:: GIVEN INFORMATION ::

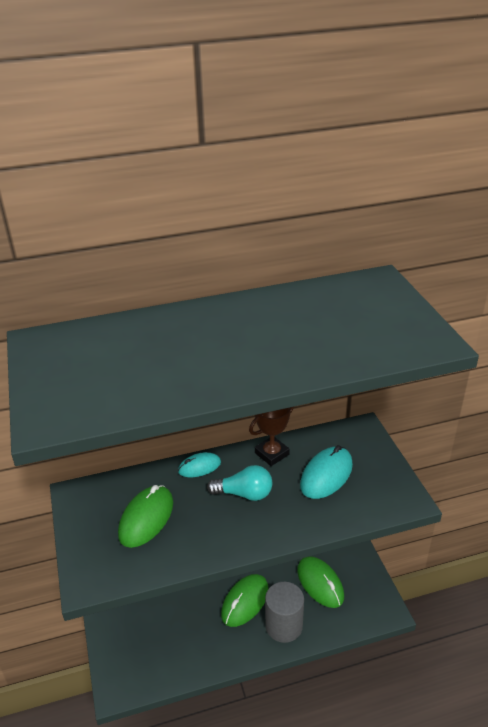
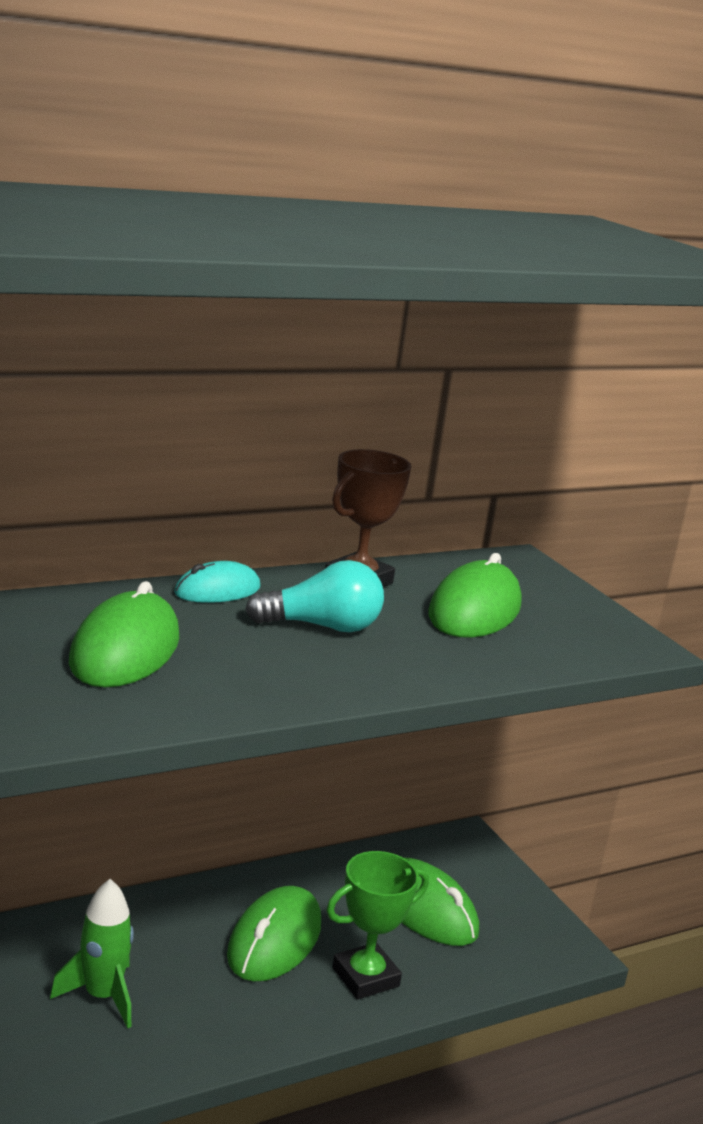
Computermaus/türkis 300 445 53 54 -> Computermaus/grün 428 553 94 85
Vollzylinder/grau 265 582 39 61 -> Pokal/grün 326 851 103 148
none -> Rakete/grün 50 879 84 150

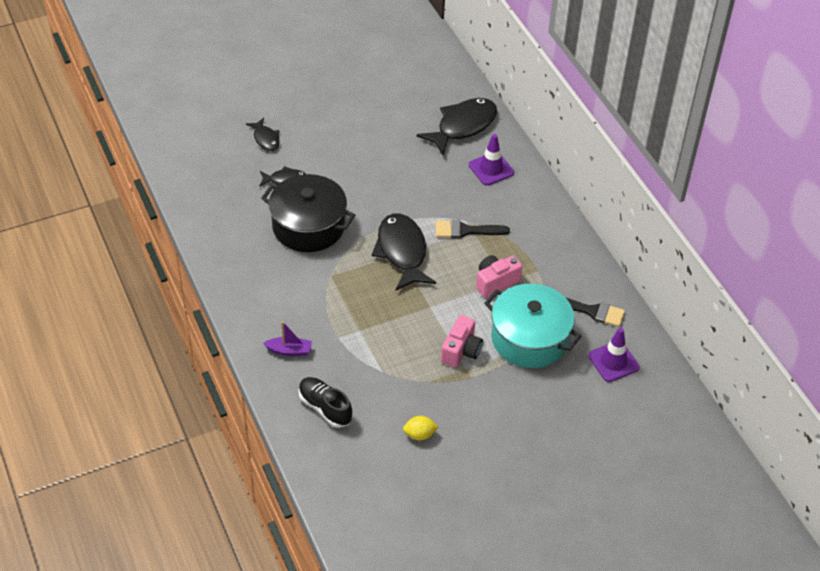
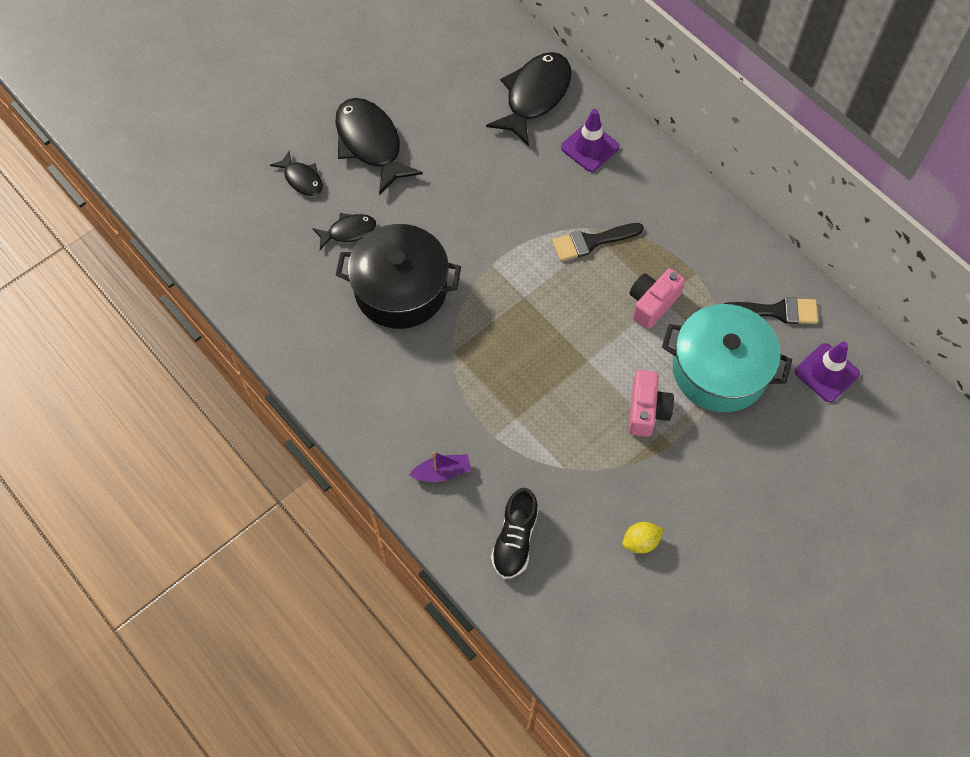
Fisch/schwarz 372 213 64 78 -> Fisch/schwarz 335 98 88 97, move
Schuh/schwarz 299 377 53 51 -> Schuh/schwarz 491 488 48 91, 105 degrees counterclockwise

:::

= PROBLEM DETAILS =
Transcribe the whole listing exactly but exclude images.

= WORKED SOLUTION =
Computermaus/türkis 300 445 53 54 -> Computermaus/grün 428 553 94 85
Vollzylinder/grau 265 582 39 61 -> Pokal/grün 326 851 103 148
none -> Rakete/grün 50 879 84 150

Fisch/schwarz 372 213 64 78 -> Fisch/schwarz 335 98 88 97, move
Schuh/schwarz 299 377 53 51 -> Schuh/schwarz 491 488 48 91, 105 degrees counterclockwise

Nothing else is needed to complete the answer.